■ DATA FOR PROCESSING
- - -
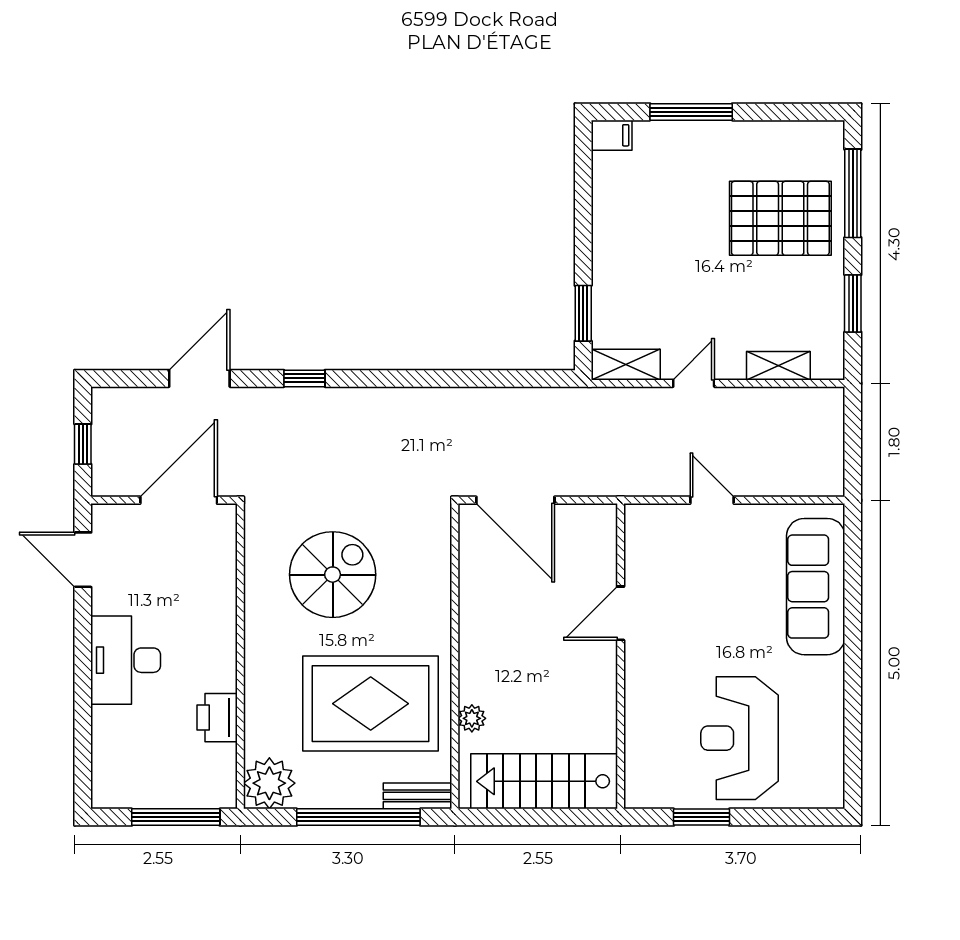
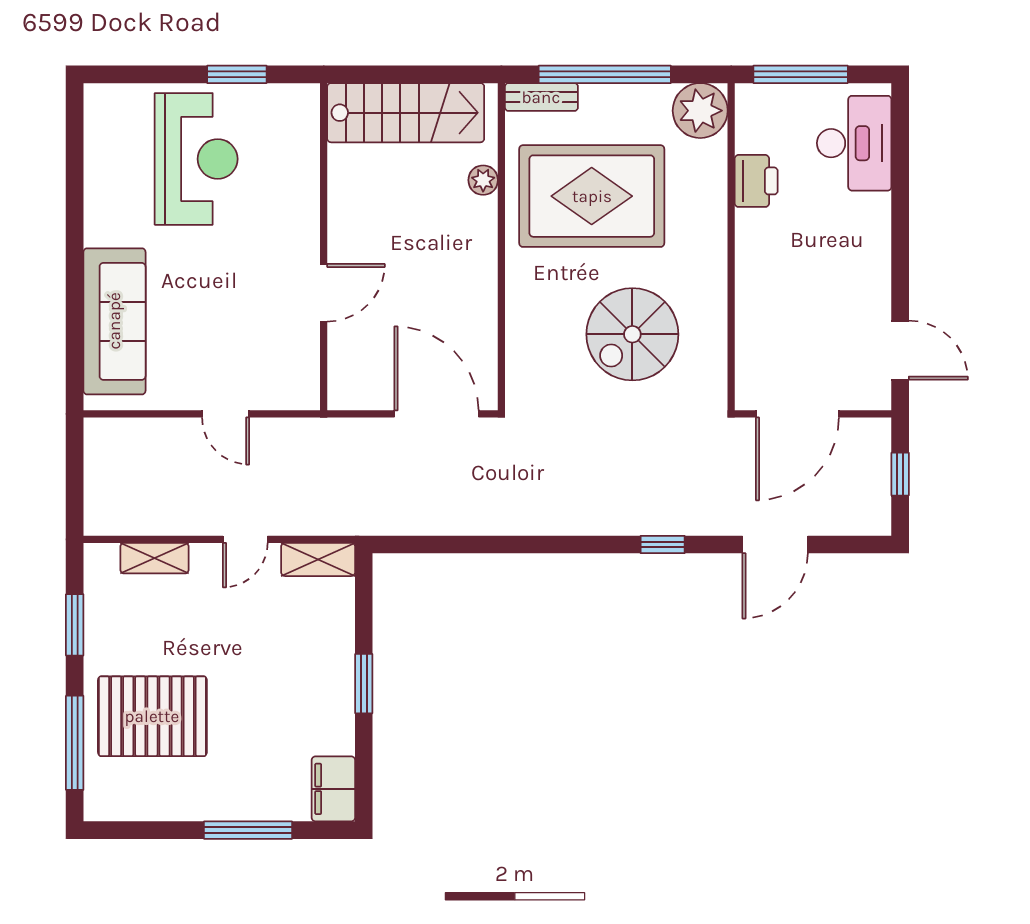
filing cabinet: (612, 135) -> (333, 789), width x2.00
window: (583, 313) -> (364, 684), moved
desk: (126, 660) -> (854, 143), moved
- - -
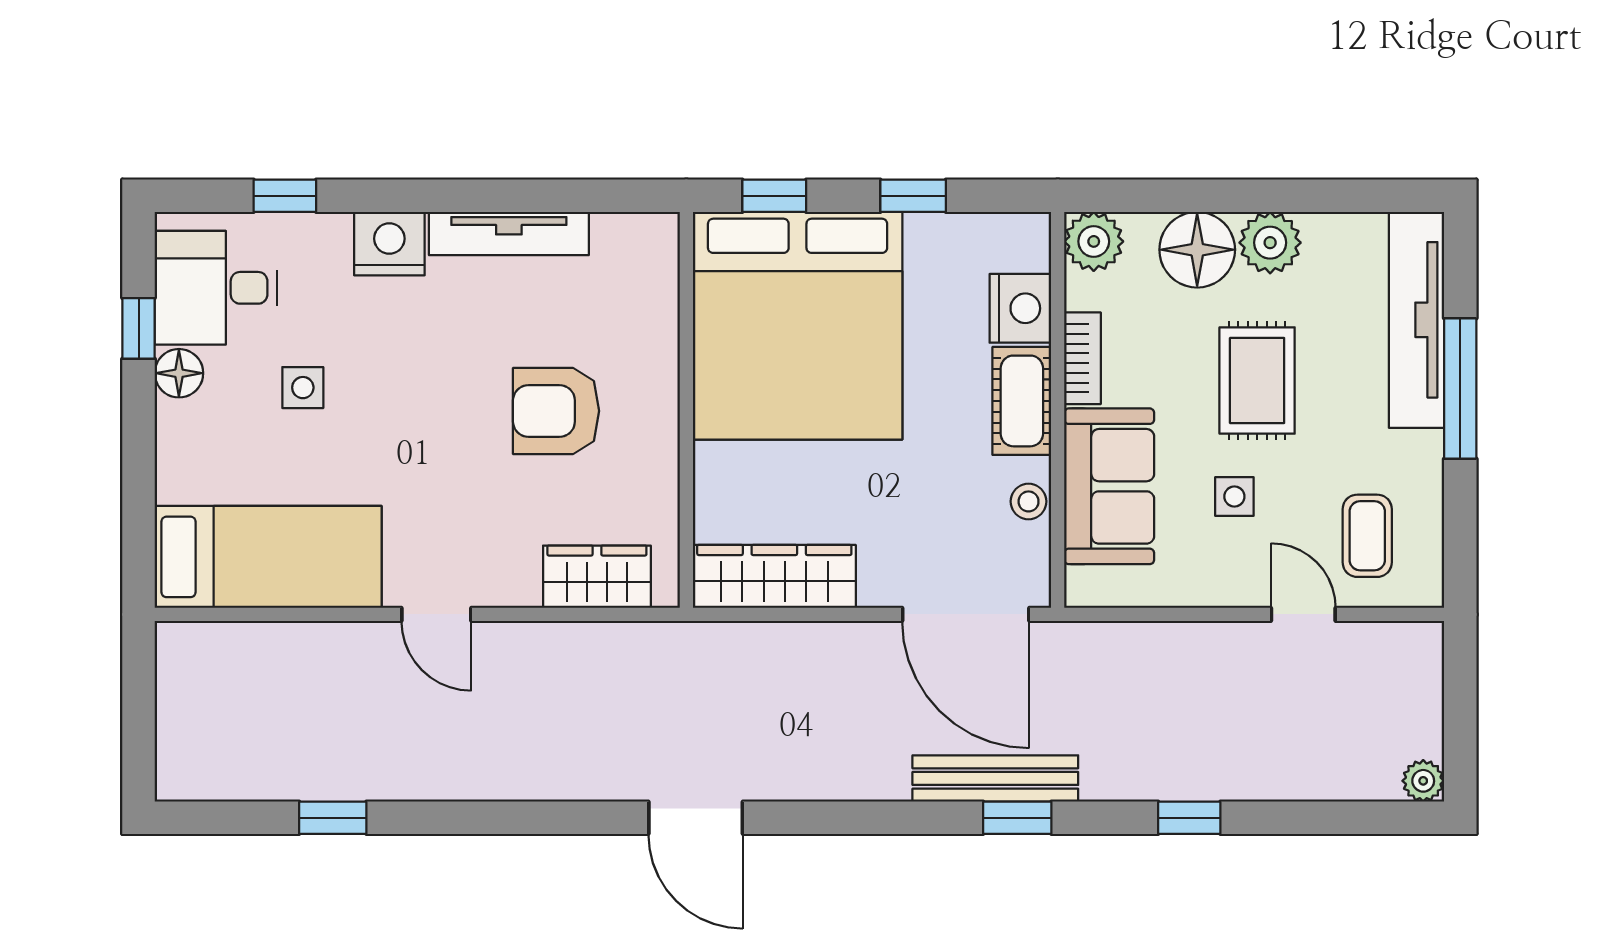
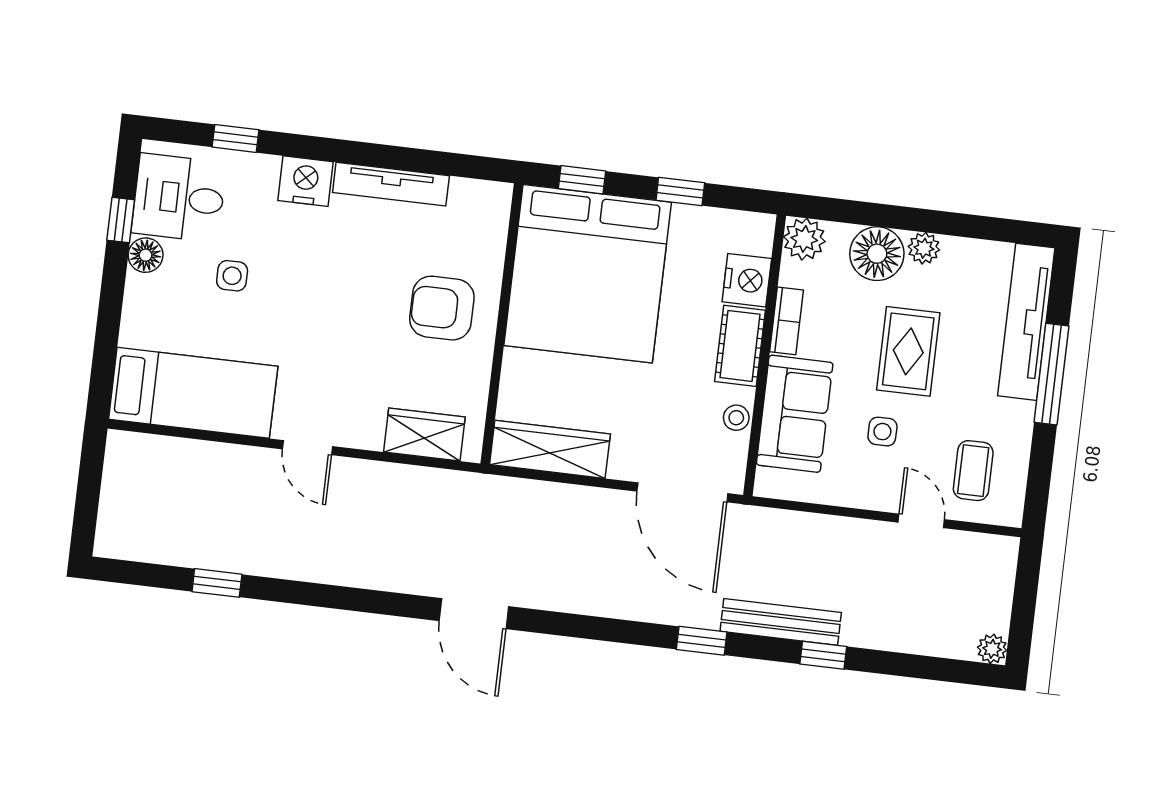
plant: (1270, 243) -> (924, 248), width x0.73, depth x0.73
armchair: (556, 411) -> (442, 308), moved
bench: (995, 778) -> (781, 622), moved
- - -
■ WORK ITEM
Check every line of the entries for "moved" and report how many lines contain it, without any other words.

■ ANSWER TO THE EXERCISE
4